* _Object tracking records_:
----------

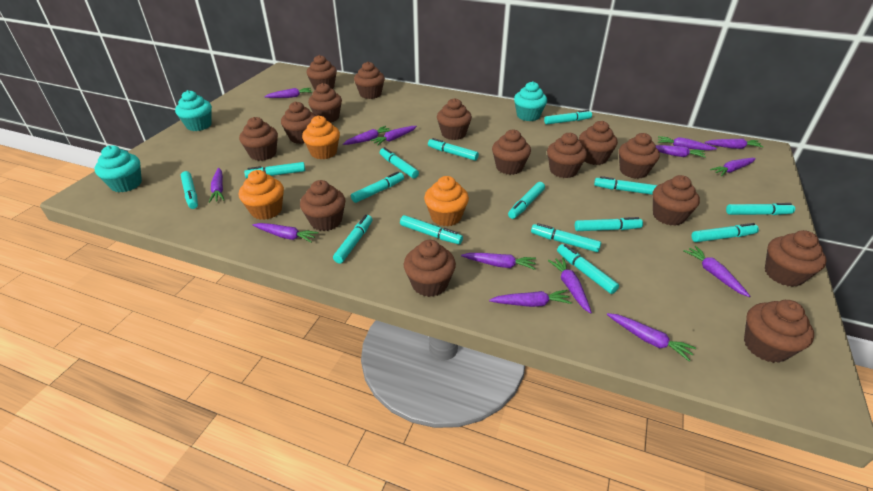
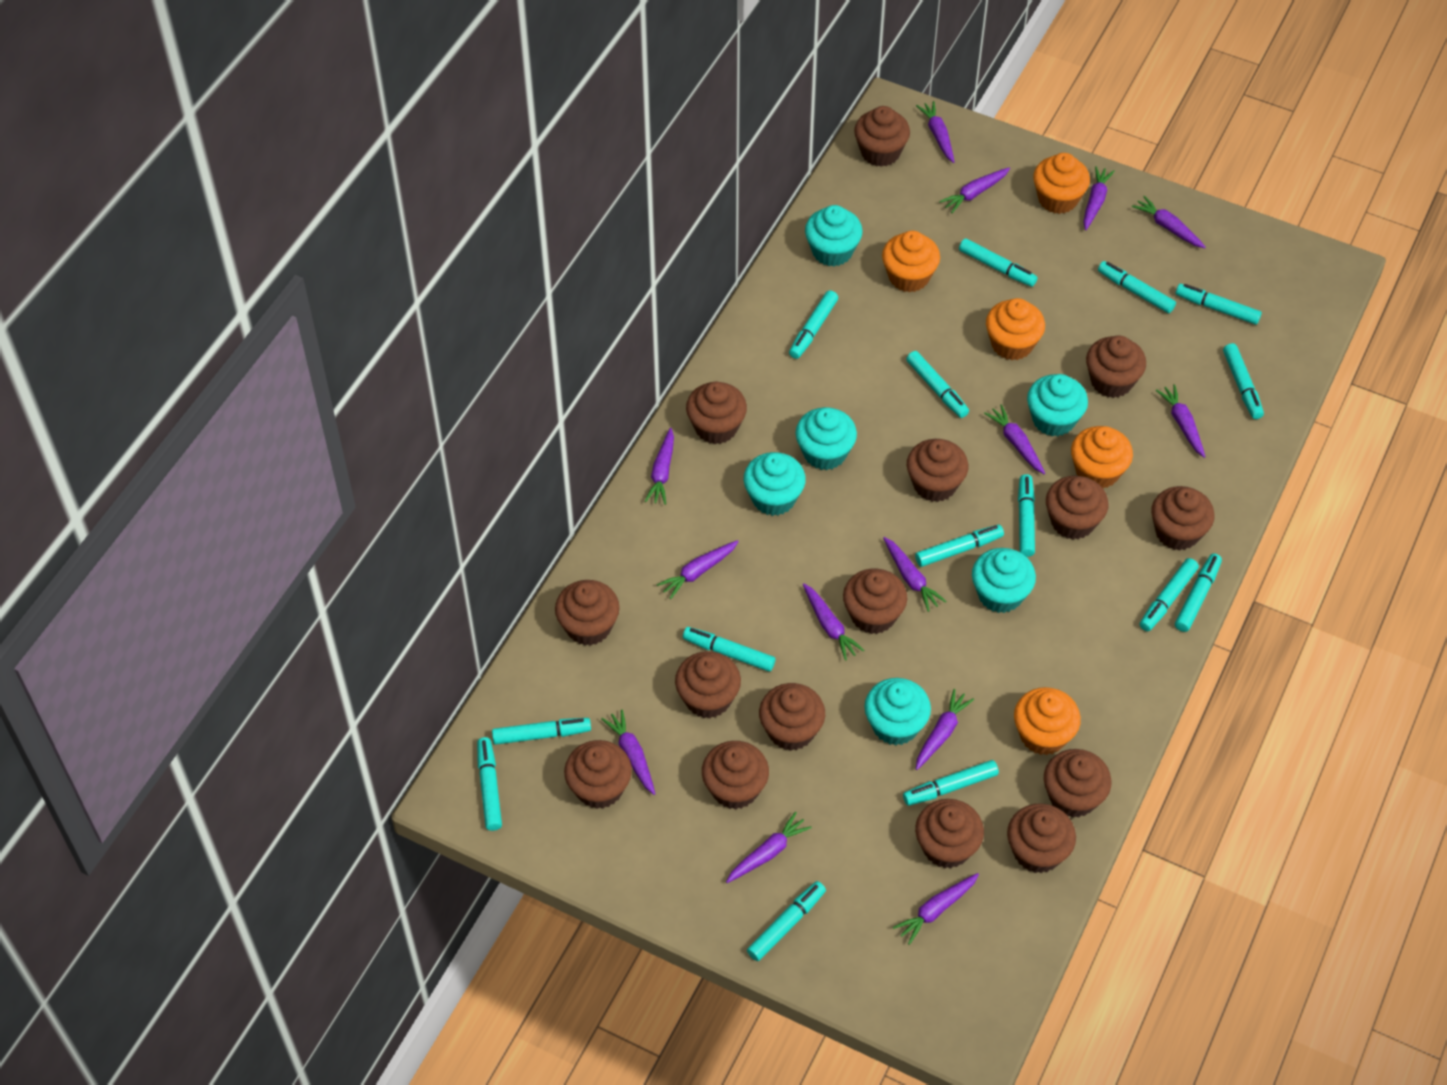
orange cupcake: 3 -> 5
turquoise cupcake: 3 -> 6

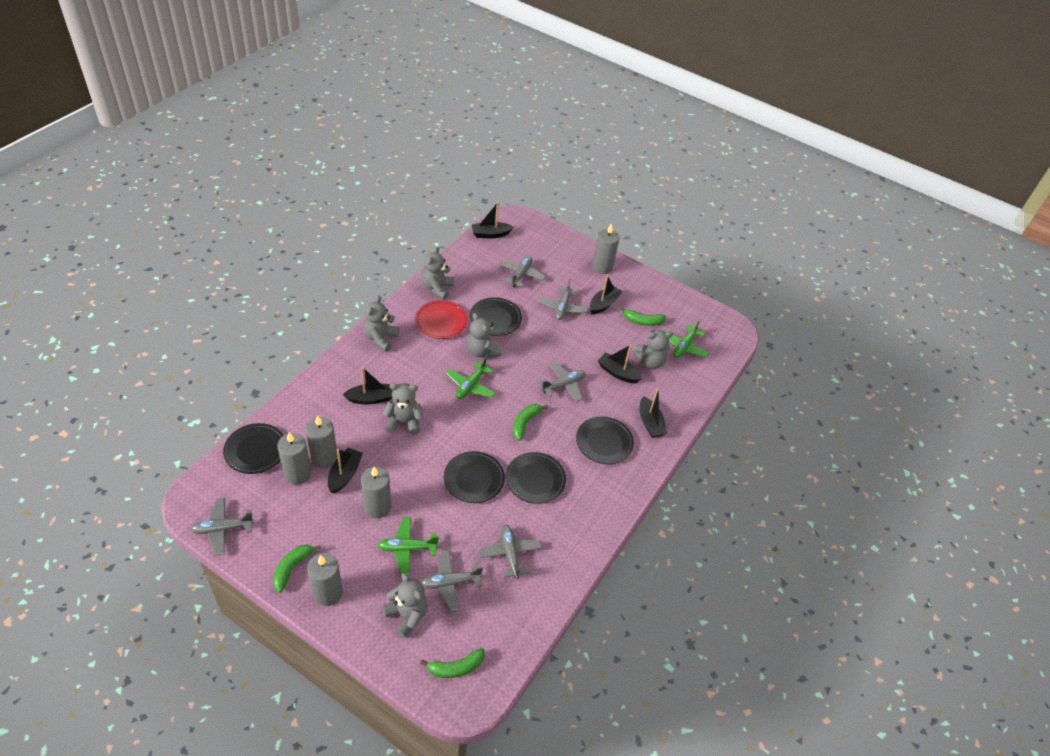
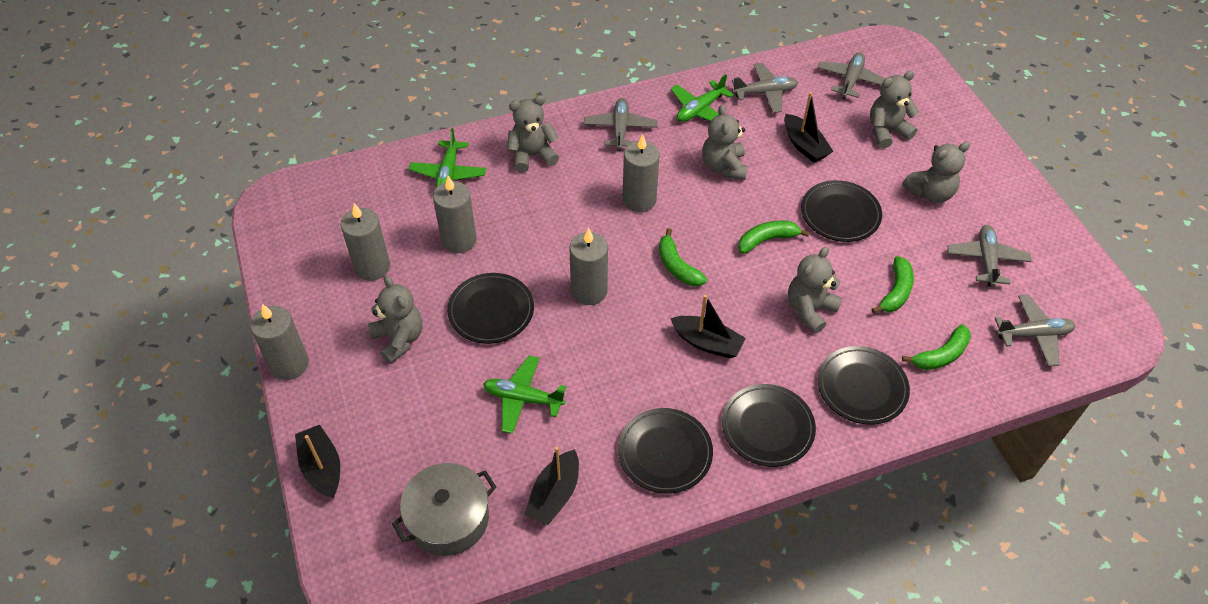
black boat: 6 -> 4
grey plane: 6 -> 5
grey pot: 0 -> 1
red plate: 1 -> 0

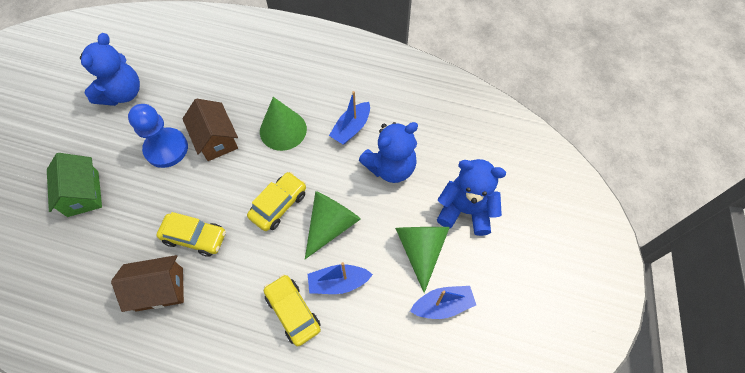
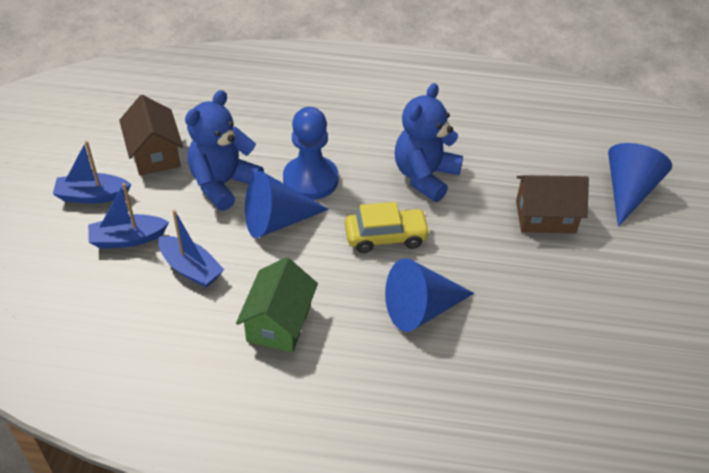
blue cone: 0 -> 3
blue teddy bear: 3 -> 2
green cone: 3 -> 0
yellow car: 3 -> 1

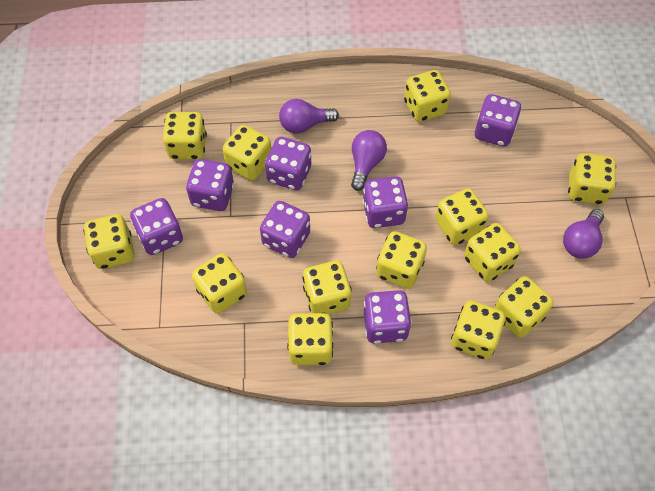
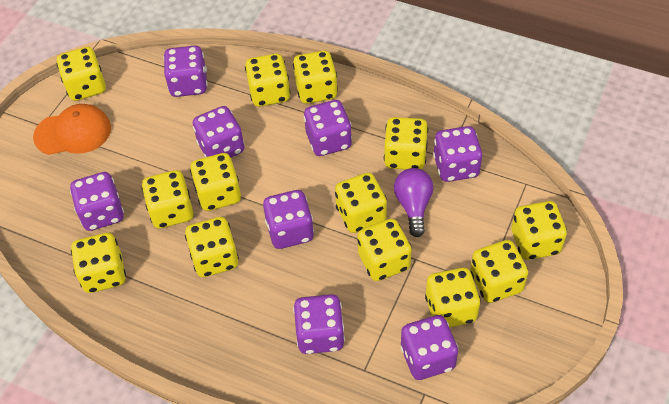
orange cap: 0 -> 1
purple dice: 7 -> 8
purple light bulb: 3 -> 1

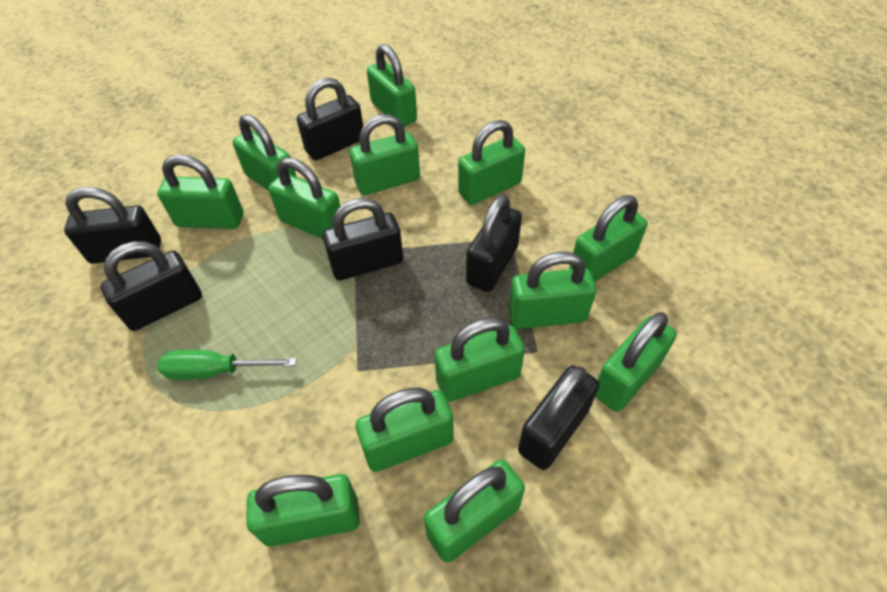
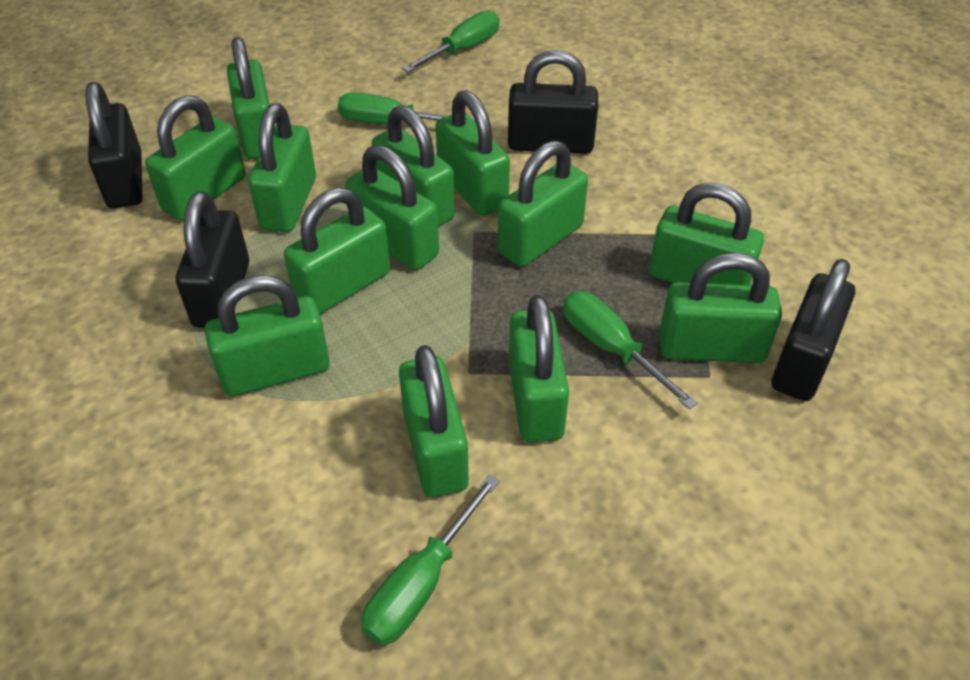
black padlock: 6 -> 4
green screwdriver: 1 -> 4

----------

Give every line above again exactly, omitting whatever pictures appear.

orange cupcake: 3 -> 5
turquoise cupcake: 3 -> 6

black boat: 6 -> 4
grey plane: 6 -> 5
grey pot: 0 -> 1
red plate: 1 -> 0

blue cone: 0 -> 3
blue teddy bear: 3 -> 2
green cone: 3 -> 0
yellow car: 3 -> 1

orange cap: 0 -> 1
purple dice: 7 -> 8
purple light bulb: 3 -> 1

black padlock: 6 -> 4
green screwdriver: 1 -> 4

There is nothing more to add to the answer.